··· DATA EXTRACT ···

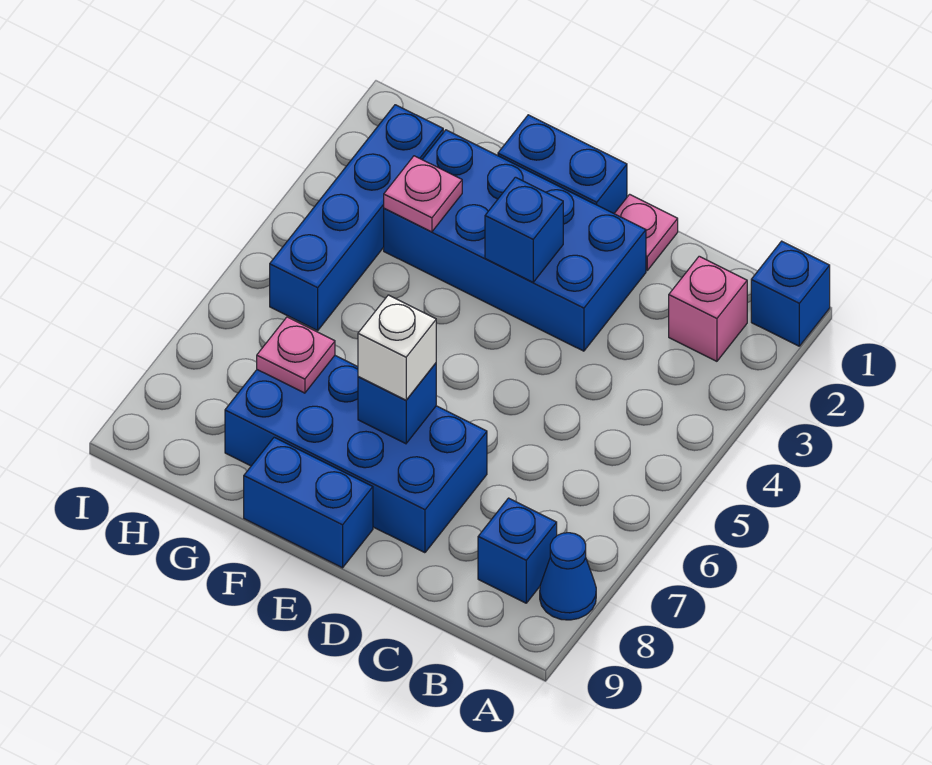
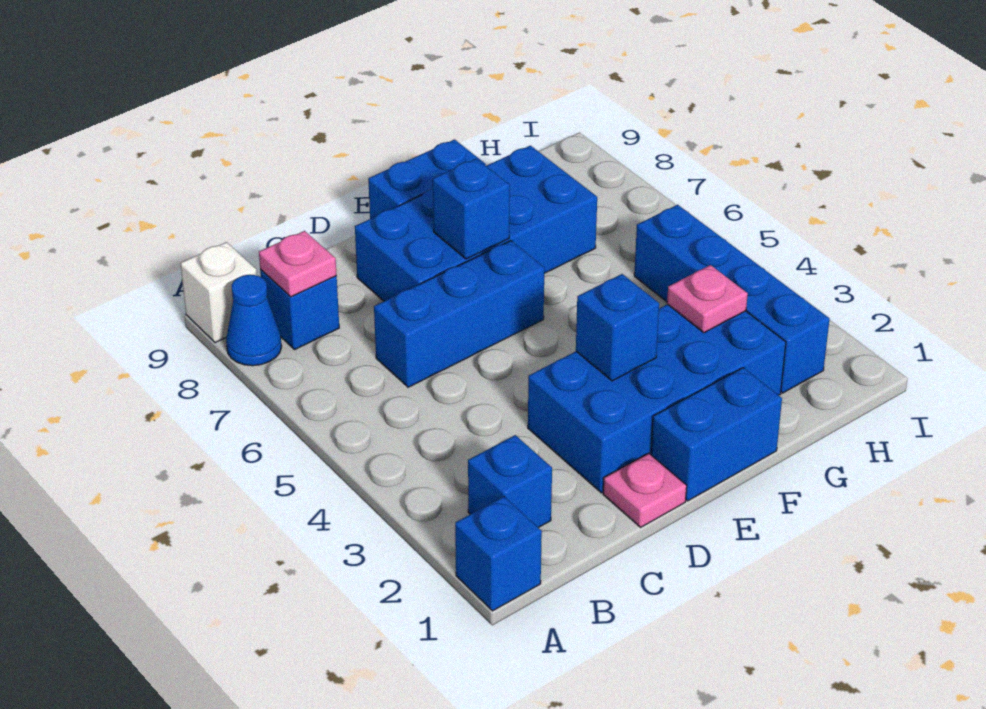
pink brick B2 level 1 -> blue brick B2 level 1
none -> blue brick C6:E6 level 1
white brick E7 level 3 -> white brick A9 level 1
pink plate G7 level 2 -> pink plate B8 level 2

···
··· DATA EXTRACT ···

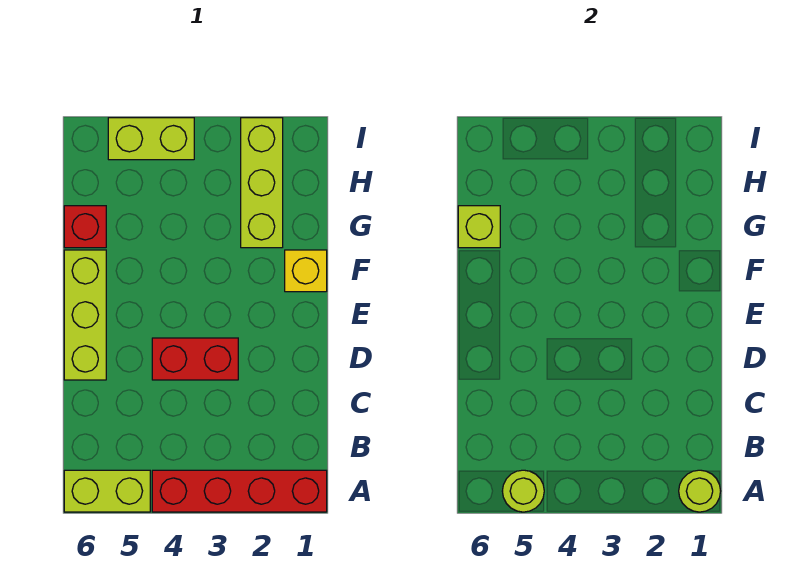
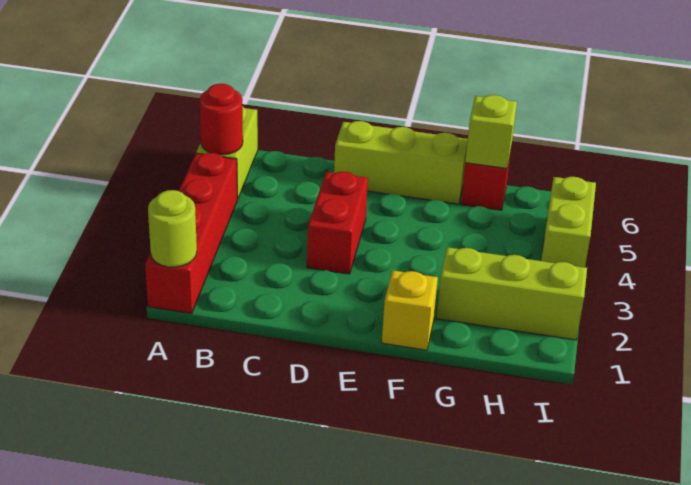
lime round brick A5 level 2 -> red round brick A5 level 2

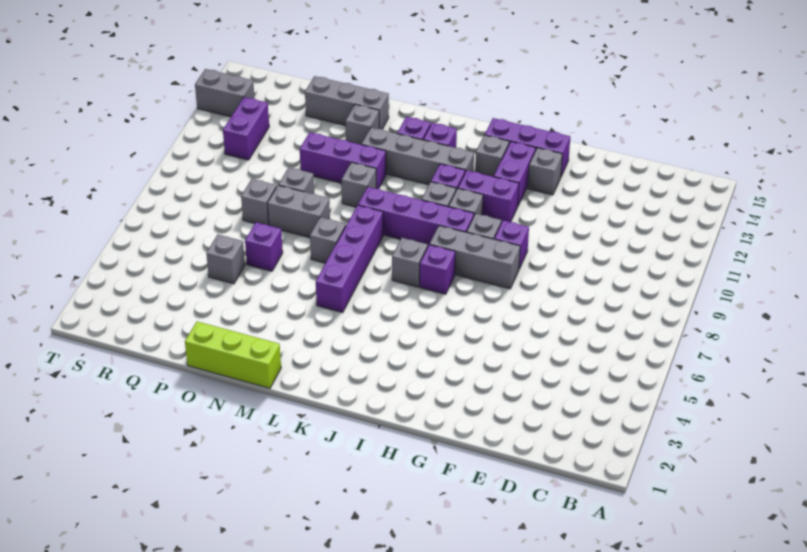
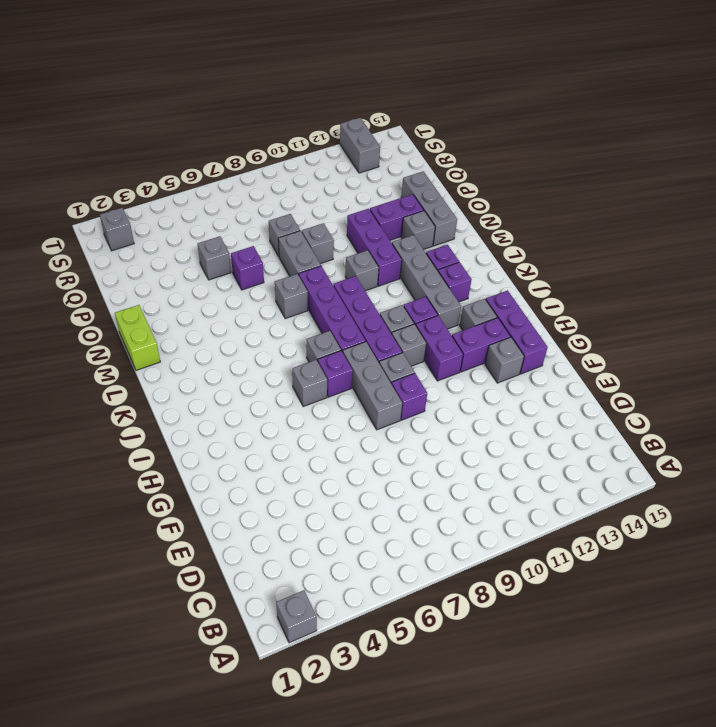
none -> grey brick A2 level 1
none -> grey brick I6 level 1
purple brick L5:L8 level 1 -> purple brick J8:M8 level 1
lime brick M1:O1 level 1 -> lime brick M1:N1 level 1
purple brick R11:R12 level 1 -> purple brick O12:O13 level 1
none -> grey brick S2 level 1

···
··· DATA EXTRACT ···

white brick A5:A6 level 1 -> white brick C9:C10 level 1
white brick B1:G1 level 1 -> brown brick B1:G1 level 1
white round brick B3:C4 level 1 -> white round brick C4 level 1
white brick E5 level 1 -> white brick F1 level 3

···

WORK ITEM:
Looking at the entries above, count the lines that contain the string "white", then give the number and nothing else.

RESULT FOR THIS EXERCISE:
5